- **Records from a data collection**
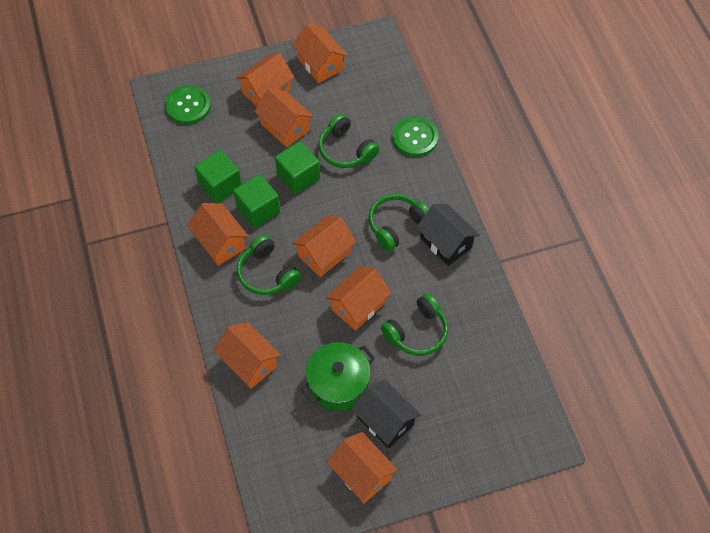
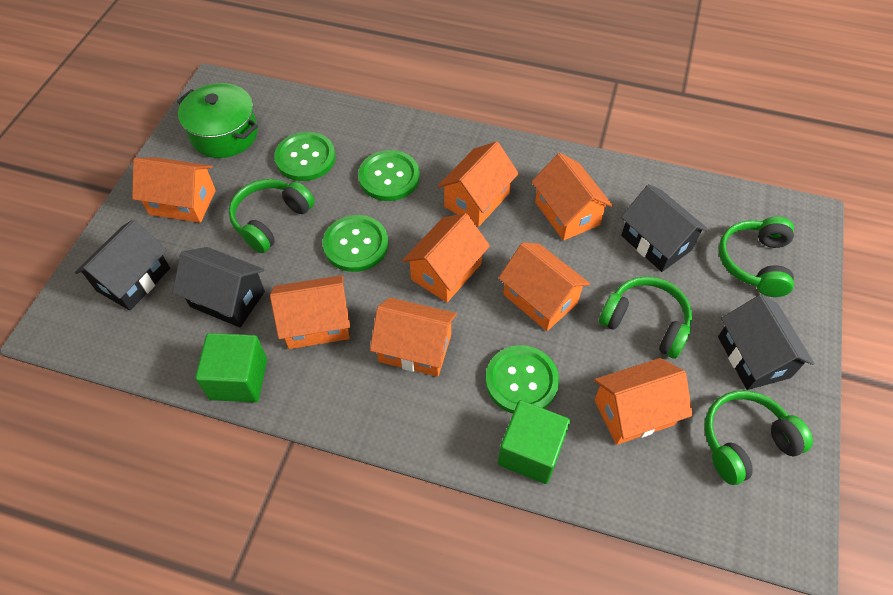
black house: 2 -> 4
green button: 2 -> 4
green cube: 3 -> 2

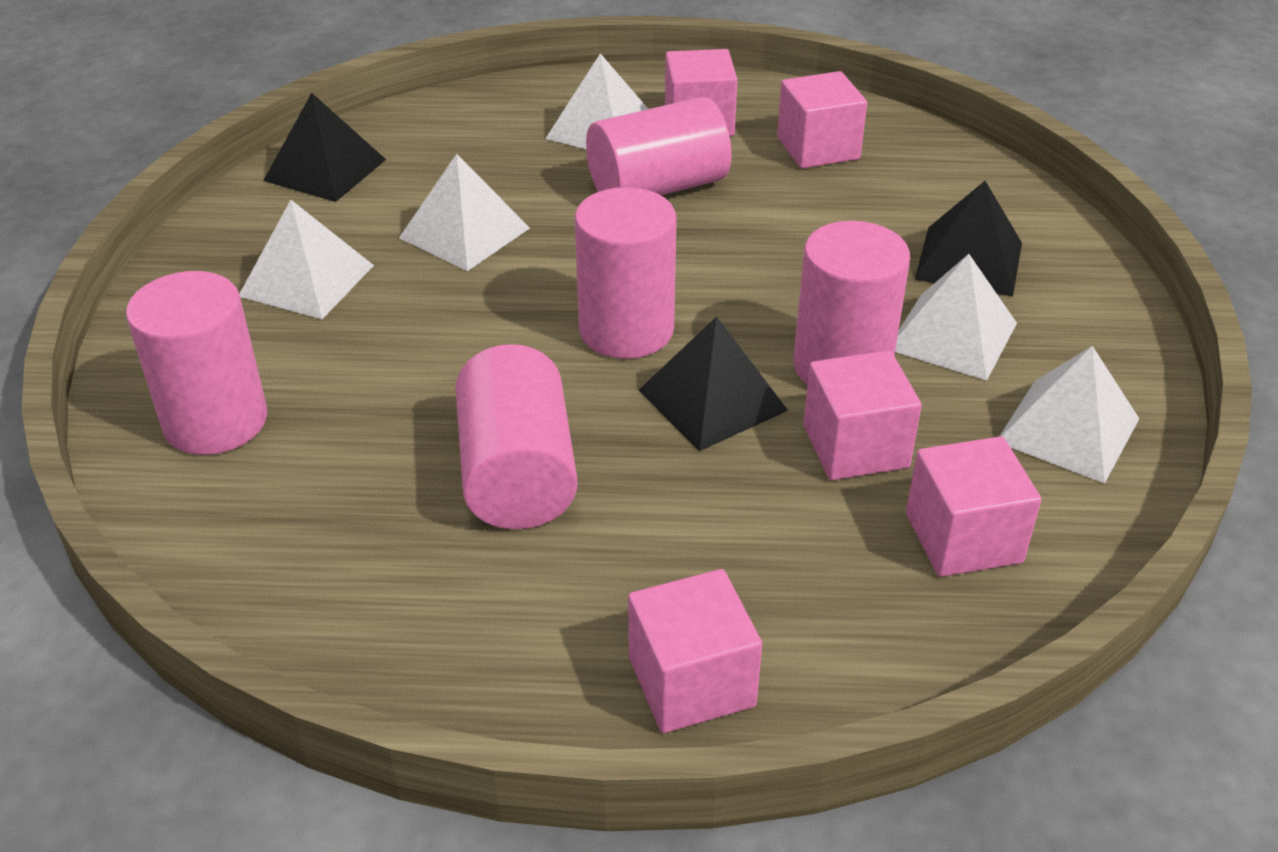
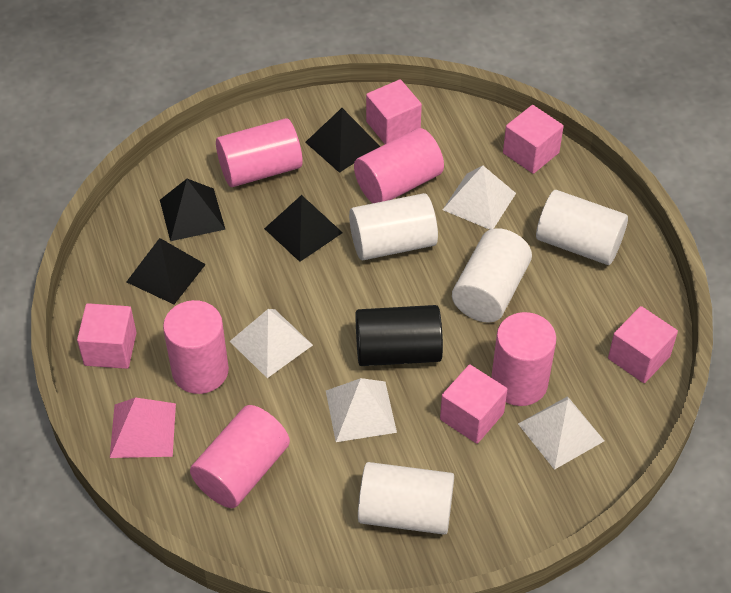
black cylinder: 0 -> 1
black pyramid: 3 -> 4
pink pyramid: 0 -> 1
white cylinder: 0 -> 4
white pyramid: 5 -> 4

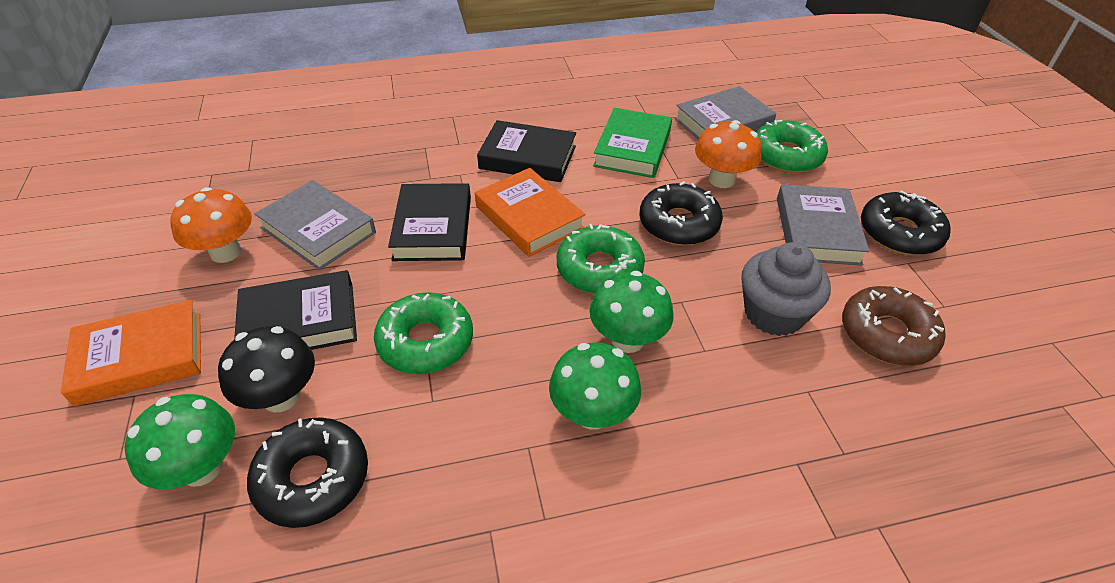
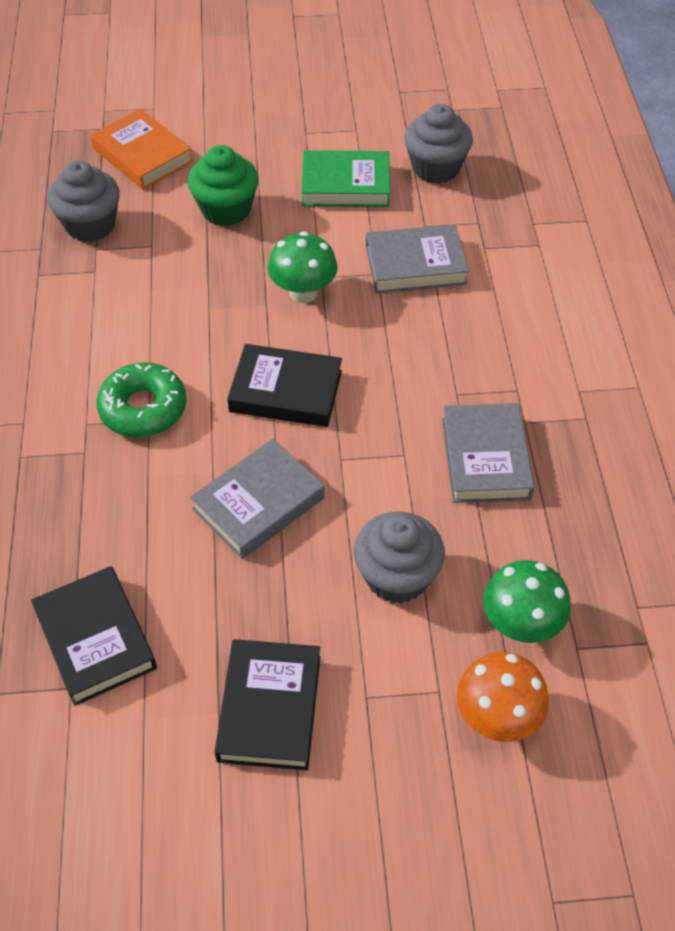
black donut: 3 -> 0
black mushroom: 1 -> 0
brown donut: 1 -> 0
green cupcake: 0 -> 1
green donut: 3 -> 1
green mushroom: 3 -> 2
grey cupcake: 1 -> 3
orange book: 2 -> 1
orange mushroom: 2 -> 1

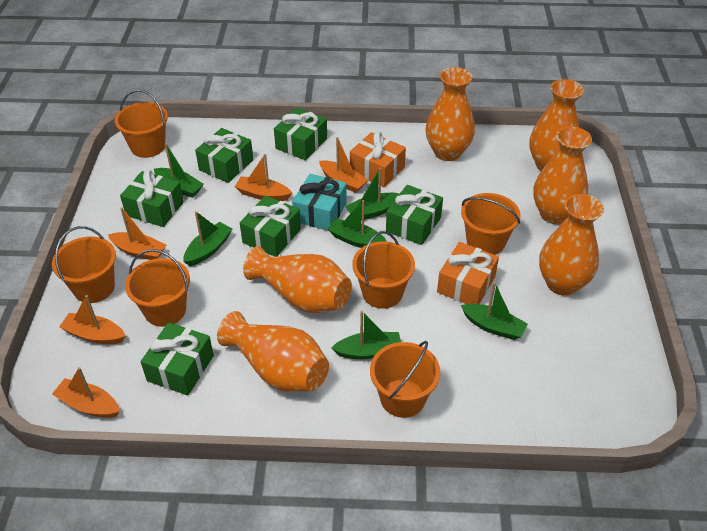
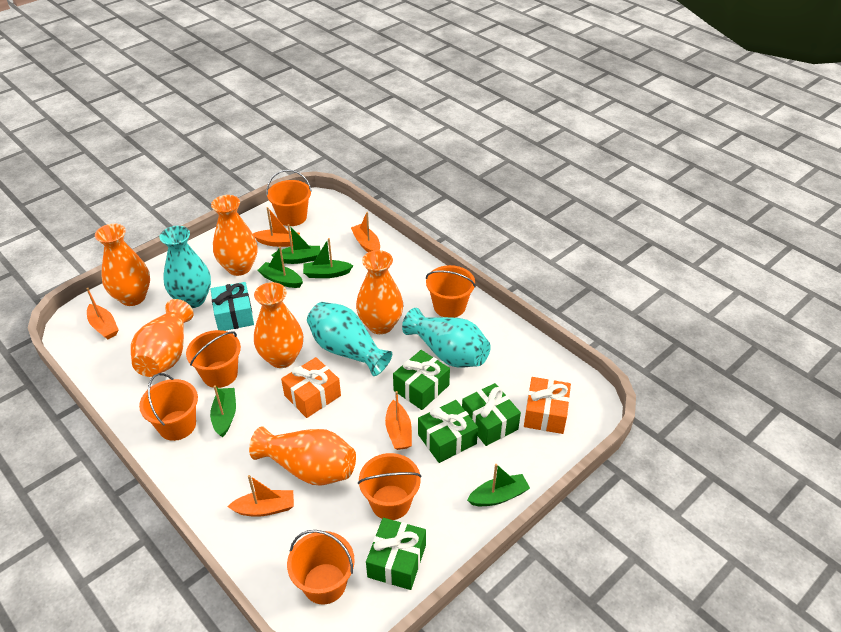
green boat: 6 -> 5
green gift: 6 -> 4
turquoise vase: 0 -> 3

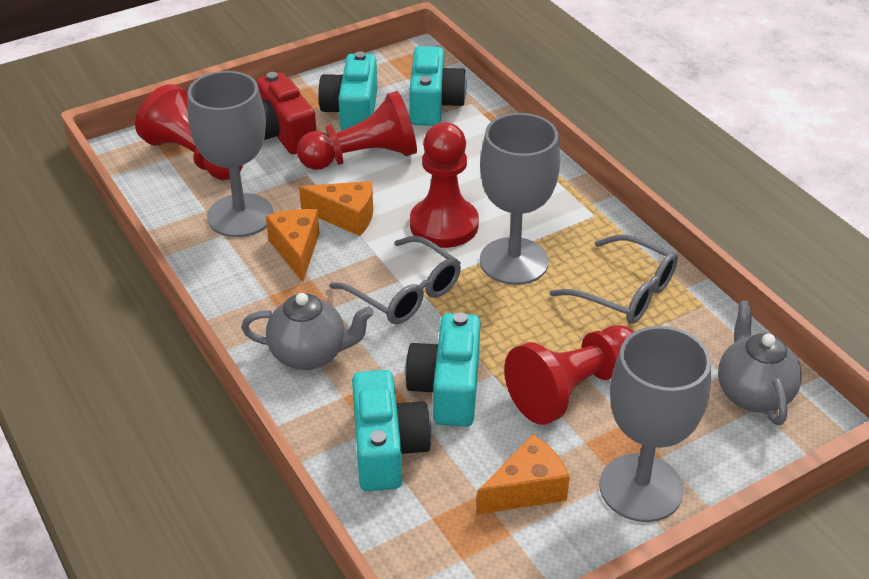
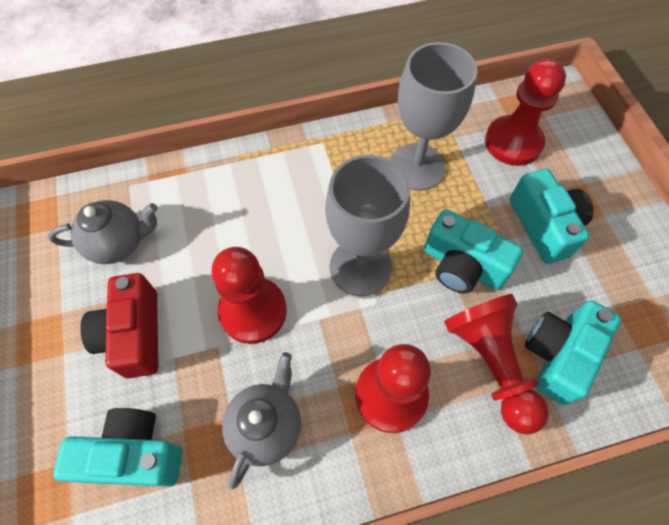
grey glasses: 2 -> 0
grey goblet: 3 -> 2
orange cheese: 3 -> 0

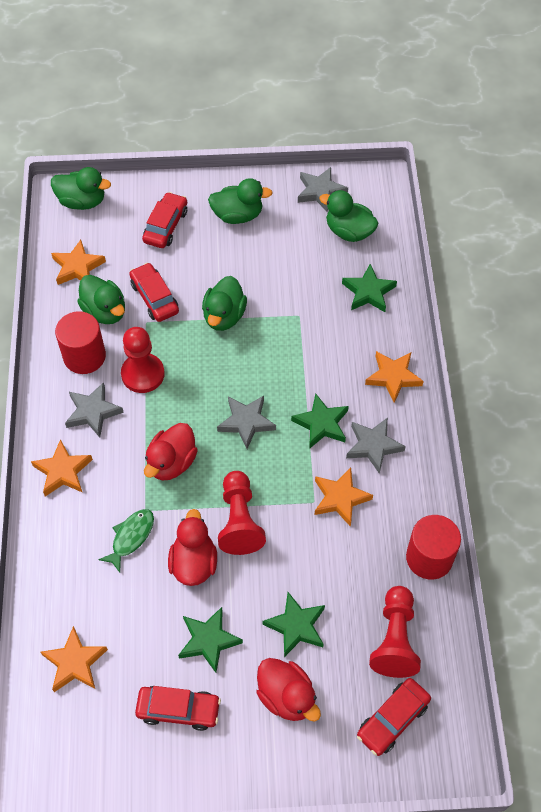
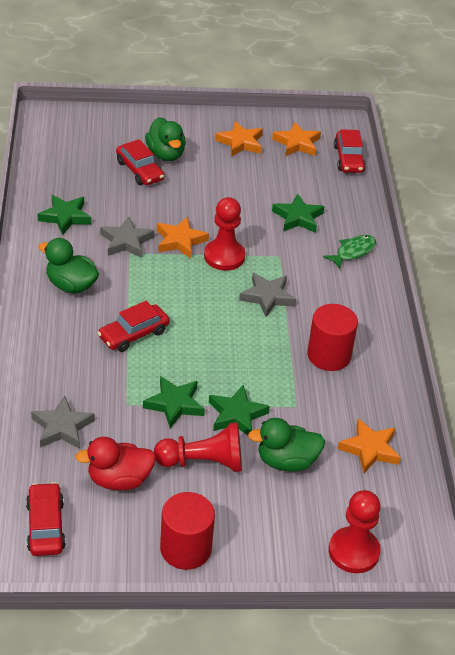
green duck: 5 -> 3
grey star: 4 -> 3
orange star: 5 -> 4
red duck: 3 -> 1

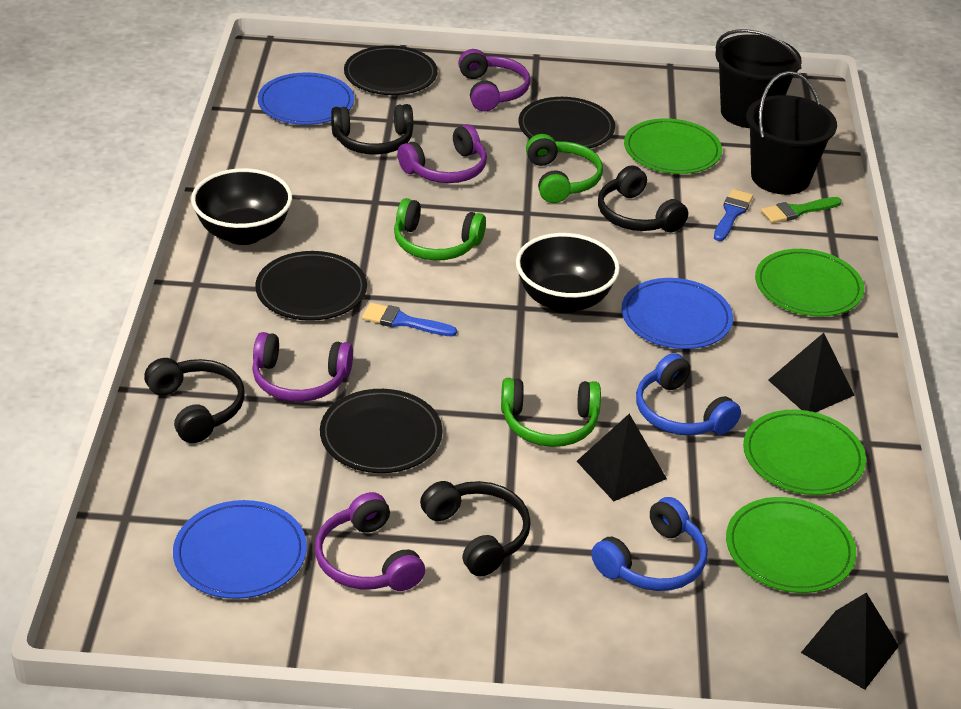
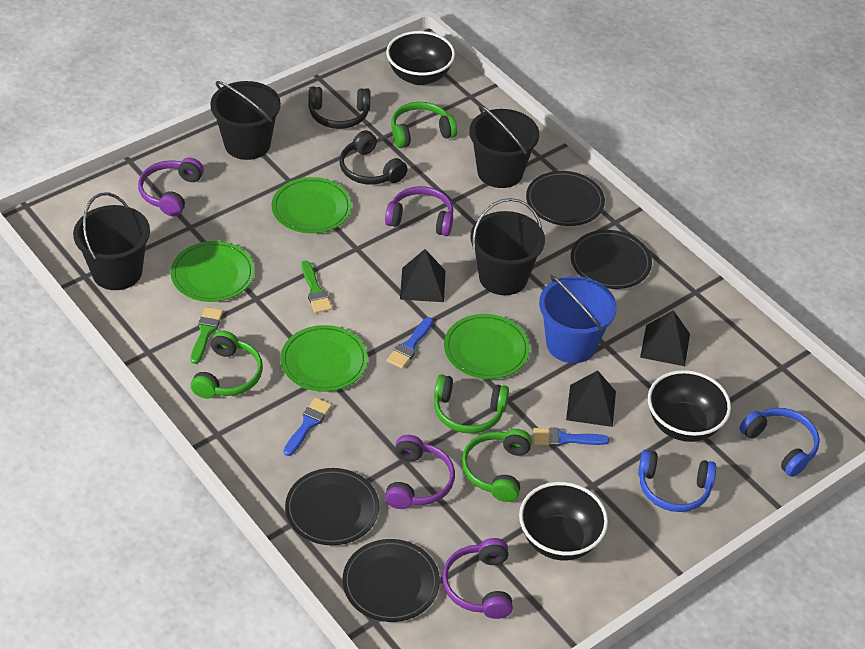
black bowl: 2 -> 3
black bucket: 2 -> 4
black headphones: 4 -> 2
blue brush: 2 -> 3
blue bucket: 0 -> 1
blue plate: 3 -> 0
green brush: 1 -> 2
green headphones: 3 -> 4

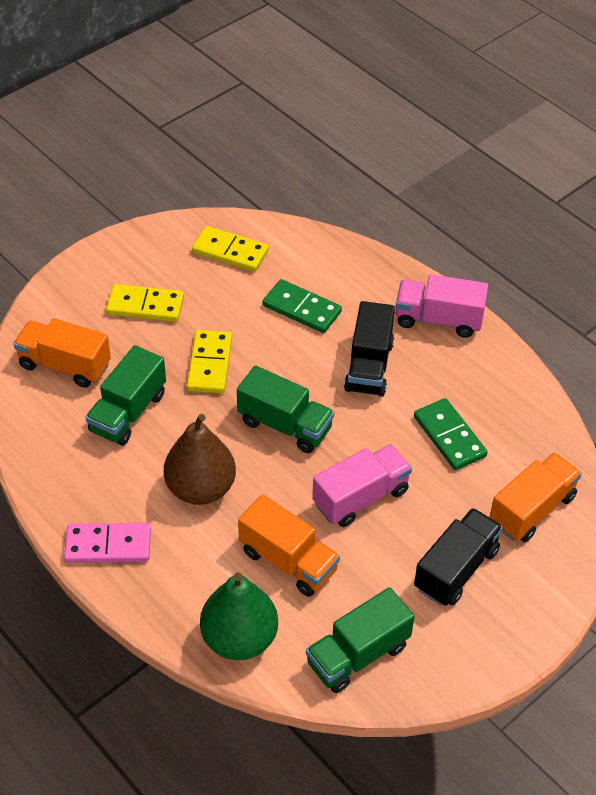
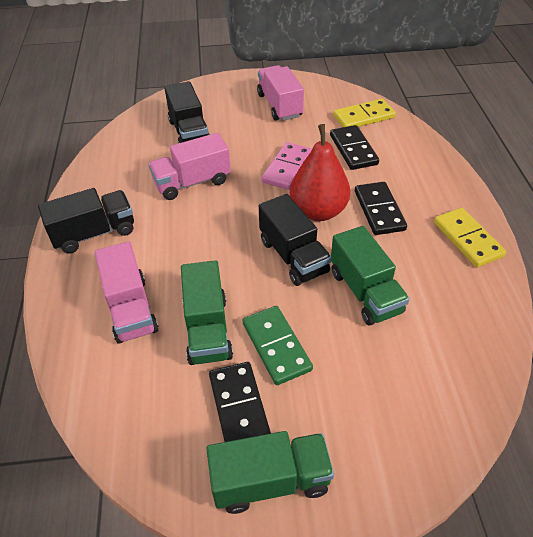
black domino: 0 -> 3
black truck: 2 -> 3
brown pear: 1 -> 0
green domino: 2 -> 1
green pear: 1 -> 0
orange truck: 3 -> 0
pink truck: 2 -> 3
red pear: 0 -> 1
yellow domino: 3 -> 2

- **PROBLEM DESCRIPTION**
Every entry, word for word, should be given again; the pictures are not part of the copy.

- **SOLUTION TO THIS TASK**
black house: 2 -> 4
green button: 2 -> 4
green cube: 3 -> 2

black cylinder: 0 -> 1
black pyramid: 3 -> 4
pink pyramid: 0 -> 1
white cylinder: 0 -> 4
white pyramid: 5 -> 4

black donut: 3 -> 0
black mushroom: 1 -> 0
brown donut: 1 -> 0
green cupcake: 0 -> 1
green donut: 3 -> 1
green mushroom: 3 -> 2
grey cupcake: 1 -> 3
orange book: 2 -> 1
orange mushroom: 2 -> 1

green boat: 6 -> 5
green gift: 6 -> 4
turquoise vase: 0 -> 3

grey glasses: 2 -> 0
grey goblet: 3 -> 2
orange cheese: 3 -> 0

green duck: 5 -> 3
grey star: 4 -> 3
orange star: 5 -> 4
red duck: 3 -> 1

black bowl: 2 -> 3
black bucket: 2 -> 4
black headphones: 4 -> 2
blue brush: 2 -> 3
blue bucket: 0 -> 1
blue plate: 3 -> 0
green brush: 1 -> 2
green headphones: 3 -> 4

black domino: 0 -> 3
black truck: 2 -> 3
brown pear: 1 -> 0
green domino: 2 -> 1
green pear: 1 -> 0
orange truck: 3 -> 0
pink truck: 2 -> 3
red pear: 0 -> 1
yellow domino: 3 -> 2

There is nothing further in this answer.